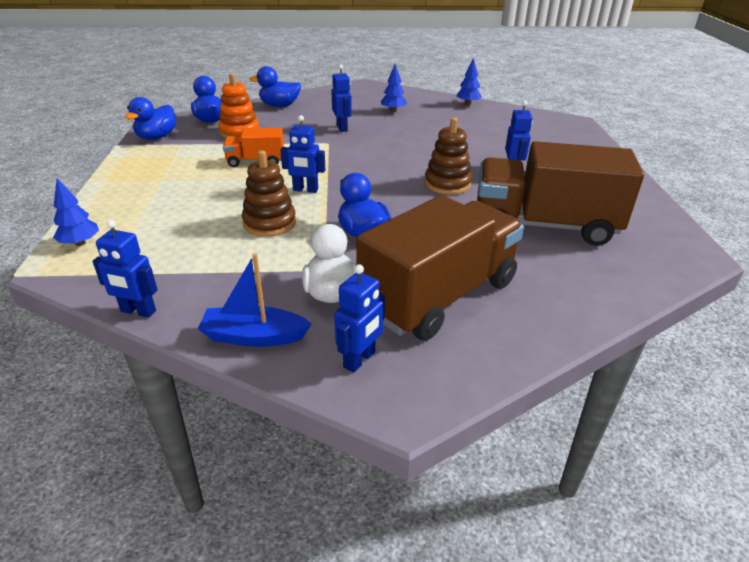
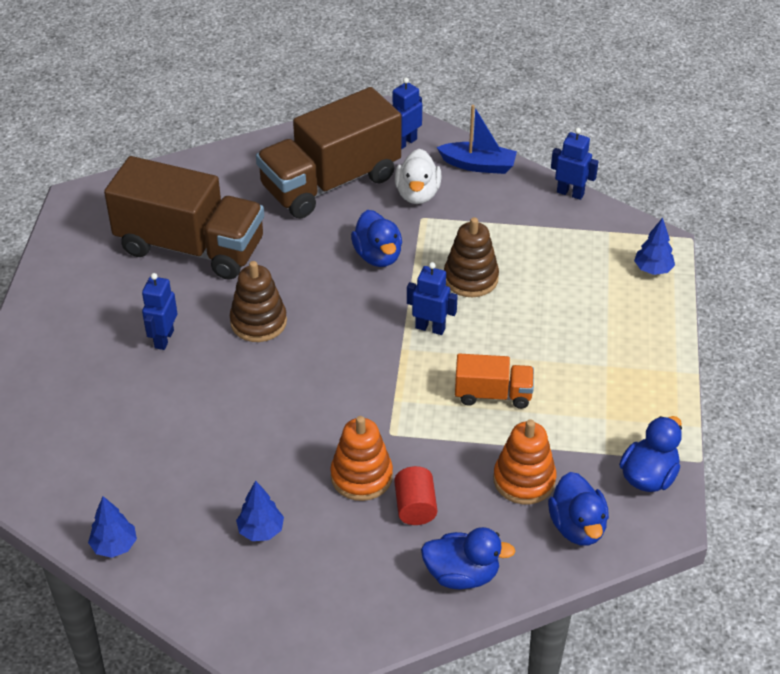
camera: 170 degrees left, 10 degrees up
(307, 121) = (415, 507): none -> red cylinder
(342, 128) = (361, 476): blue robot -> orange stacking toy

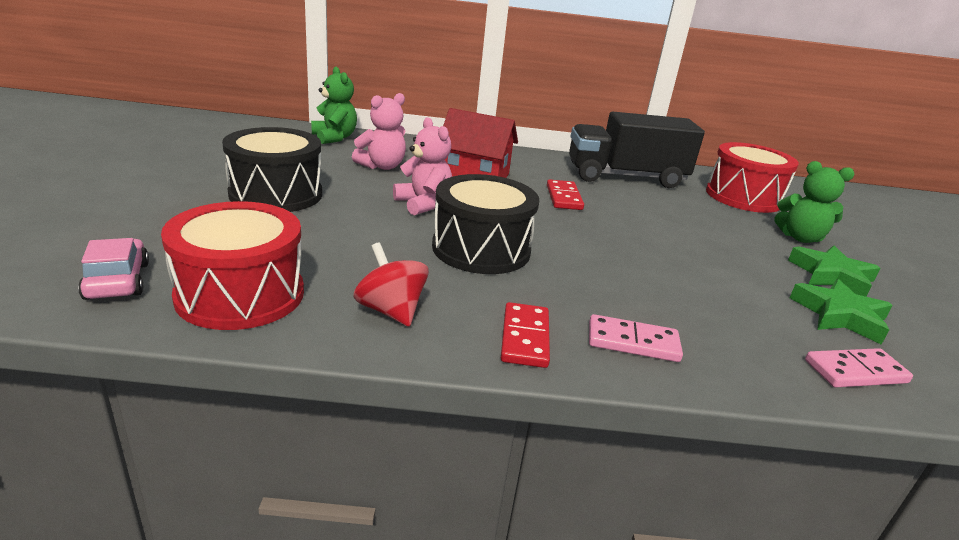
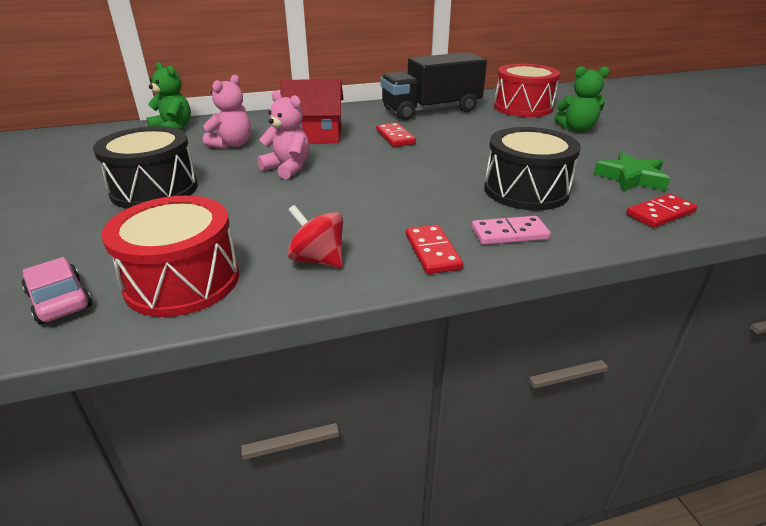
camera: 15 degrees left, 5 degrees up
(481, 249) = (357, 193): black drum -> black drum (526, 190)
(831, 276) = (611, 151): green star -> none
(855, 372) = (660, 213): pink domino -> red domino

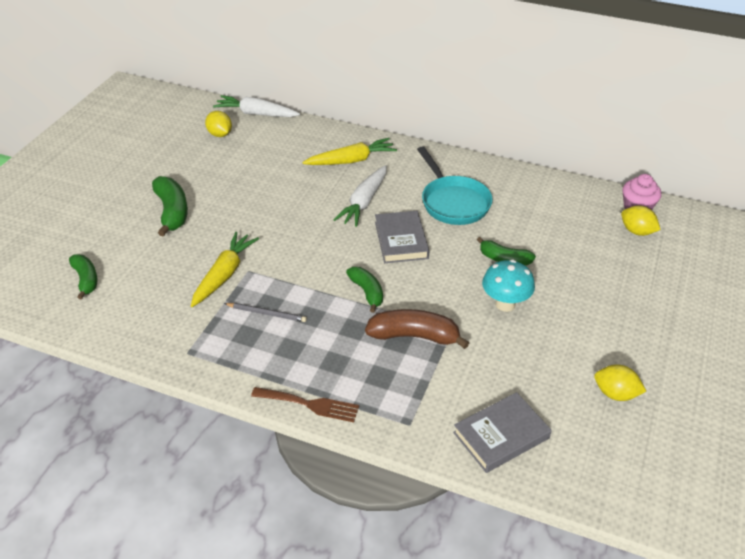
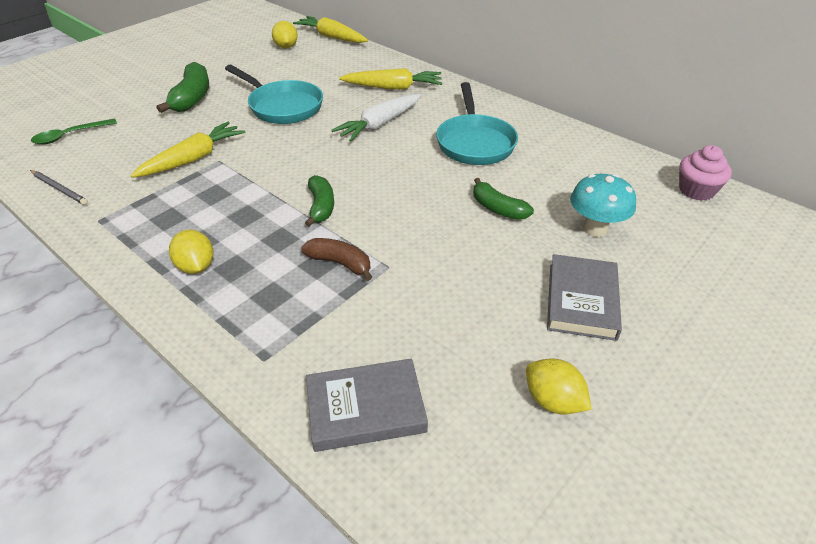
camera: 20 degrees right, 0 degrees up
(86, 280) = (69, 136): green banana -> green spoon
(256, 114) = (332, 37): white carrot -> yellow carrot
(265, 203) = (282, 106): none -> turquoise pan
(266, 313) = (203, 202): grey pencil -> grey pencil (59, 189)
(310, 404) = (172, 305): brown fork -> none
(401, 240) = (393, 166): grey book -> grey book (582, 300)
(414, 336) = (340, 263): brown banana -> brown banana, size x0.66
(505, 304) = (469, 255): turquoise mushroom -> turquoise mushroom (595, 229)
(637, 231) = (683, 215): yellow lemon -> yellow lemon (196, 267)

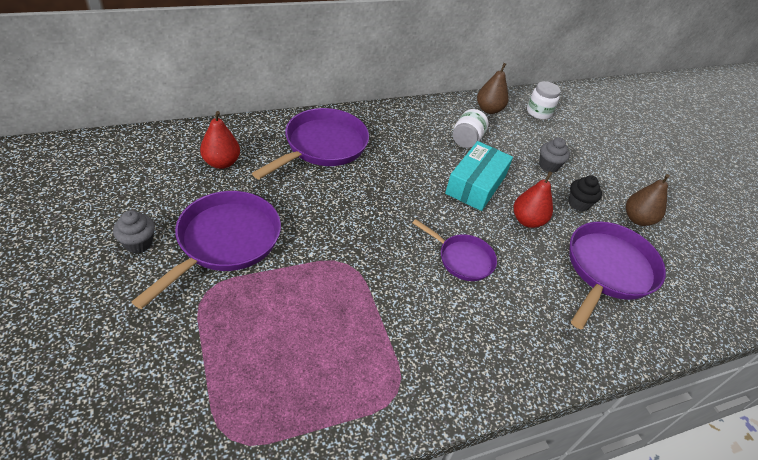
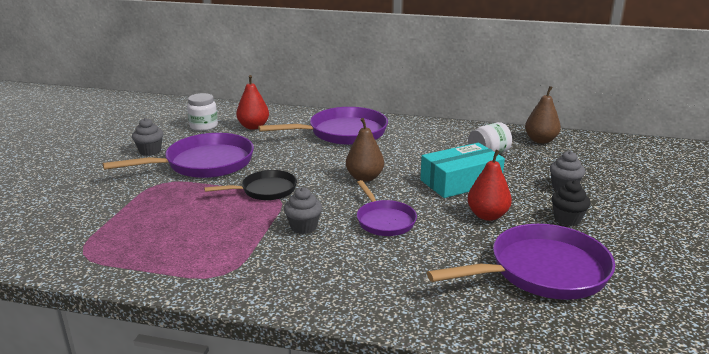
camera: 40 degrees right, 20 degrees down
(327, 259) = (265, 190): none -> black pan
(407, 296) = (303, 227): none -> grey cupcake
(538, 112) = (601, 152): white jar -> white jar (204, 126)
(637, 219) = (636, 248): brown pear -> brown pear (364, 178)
--
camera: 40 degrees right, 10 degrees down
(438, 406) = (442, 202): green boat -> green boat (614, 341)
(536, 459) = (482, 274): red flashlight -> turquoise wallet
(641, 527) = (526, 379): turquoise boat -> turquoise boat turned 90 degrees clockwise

| PROBLEM TO WORK ON |
The string "green" appears on some lines of the data; count those lines and report only how many there are.

| OUTPUT FOR THIS TASK |
3